Exercise description: If a line in the listing includes the word "gris", copy it out.

[[ Data to use open ]]

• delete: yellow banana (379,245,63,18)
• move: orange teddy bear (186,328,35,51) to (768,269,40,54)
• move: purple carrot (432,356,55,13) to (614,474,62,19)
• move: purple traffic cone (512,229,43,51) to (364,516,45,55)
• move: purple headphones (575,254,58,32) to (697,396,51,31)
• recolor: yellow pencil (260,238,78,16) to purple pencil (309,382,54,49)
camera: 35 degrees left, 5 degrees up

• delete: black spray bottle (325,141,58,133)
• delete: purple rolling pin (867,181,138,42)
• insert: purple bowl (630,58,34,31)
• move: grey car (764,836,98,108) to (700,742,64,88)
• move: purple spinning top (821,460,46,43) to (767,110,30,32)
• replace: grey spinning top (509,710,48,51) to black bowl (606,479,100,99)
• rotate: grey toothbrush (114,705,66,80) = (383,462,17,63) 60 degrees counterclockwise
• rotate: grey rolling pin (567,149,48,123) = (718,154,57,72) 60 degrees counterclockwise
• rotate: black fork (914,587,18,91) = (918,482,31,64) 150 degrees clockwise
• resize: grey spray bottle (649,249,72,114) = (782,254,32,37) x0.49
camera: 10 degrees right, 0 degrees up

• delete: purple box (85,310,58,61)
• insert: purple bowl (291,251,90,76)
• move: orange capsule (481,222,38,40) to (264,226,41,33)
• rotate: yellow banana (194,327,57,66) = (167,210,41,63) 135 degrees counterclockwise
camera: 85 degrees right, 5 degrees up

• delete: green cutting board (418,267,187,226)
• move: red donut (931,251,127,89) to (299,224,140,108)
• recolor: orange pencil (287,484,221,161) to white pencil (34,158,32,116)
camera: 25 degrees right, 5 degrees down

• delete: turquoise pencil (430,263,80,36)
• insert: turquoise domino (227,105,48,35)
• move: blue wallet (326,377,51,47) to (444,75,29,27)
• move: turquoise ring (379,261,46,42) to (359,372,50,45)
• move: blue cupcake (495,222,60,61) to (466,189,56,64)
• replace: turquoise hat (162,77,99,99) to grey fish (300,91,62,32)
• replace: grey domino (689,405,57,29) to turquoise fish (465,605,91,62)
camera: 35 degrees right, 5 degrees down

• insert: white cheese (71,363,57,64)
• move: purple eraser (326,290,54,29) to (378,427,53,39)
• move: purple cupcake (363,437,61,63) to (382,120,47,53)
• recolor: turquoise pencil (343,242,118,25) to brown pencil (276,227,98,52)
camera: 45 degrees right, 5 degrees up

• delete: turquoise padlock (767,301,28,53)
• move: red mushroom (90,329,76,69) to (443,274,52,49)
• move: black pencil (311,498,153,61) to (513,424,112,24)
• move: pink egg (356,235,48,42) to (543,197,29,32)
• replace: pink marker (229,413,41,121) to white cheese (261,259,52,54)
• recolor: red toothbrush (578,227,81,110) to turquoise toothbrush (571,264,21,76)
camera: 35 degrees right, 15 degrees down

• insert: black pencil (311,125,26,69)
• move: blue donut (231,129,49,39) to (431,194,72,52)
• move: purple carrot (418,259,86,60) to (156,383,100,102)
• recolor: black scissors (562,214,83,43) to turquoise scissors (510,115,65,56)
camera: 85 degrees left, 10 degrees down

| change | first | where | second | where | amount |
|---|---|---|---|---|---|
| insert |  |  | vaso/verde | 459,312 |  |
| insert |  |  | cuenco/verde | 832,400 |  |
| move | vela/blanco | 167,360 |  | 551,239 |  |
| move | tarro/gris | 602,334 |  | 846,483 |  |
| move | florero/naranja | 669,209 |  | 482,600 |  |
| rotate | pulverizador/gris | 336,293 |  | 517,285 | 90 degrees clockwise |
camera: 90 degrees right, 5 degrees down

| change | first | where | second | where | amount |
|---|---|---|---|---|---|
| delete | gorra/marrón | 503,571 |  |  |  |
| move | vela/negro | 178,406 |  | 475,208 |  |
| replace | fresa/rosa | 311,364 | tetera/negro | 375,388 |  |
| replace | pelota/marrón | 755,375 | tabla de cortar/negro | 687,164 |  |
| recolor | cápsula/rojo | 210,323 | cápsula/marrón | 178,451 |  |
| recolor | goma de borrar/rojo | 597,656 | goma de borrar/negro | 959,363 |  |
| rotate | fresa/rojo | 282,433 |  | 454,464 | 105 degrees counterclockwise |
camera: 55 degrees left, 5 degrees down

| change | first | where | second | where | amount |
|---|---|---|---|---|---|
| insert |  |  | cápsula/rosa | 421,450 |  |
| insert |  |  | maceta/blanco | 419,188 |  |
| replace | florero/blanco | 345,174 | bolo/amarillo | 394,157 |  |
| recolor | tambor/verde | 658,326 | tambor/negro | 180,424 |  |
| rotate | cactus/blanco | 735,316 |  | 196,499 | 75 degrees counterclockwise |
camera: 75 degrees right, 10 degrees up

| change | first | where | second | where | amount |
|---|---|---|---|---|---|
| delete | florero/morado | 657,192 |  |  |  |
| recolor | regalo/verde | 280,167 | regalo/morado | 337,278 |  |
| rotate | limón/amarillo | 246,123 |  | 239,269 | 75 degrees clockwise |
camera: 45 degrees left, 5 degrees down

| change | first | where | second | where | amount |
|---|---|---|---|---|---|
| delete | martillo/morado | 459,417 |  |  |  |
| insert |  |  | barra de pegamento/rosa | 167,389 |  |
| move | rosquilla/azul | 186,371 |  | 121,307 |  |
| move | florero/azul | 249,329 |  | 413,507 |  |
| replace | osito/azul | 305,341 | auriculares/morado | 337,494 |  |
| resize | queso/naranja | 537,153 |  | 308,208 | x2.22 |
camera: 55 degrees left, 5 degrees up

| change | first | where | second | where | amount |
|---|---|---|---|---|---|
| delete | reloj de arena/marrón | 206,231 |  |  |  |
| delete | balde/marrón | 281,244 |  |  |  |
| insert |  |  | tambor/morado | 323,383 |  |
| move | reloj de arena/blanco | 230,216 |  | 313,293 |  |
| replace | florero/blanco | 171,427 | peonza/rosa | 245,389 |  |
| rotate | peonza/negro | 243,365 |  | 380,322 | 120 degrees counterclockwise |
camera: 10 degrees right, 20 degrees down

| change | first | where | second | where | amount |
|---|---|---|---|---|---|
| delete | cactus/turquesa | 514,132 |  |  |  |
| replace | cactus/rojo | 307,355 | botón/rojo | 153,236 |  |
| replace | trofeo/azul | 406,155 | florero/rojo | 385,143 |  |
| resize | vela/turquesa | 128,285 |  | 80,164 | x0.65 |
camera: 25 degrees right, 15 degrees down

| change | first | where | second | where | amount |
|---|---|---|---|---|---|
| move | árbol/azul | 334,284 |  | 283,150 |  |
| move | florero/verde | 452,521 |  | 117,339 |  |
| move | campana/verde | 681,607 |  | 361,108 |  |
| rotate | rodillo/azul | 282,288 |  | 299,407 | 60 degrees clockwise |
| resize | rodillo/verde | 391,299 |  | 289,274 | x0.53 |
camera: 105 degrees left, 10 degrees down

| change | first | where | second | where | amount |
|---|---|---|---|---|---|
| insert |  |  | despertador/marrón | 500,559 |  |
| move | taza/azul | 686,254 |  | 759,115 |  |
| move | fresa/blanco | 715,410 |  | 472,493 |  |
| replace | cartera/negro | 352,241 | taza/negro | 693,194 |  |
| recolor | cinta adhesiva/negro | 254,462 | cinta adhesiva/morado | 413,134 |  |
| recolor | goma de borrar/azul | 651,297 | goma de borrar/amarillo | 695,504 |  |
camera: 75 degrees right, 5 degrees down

[[ Data to use closed ]]

Answer:
| move | tarro/gris | 602,334 |  | 846,483 |  |
| rotate | pulverizador/gris | 336,293 |  | 517,285 | 90 degrees clockwise |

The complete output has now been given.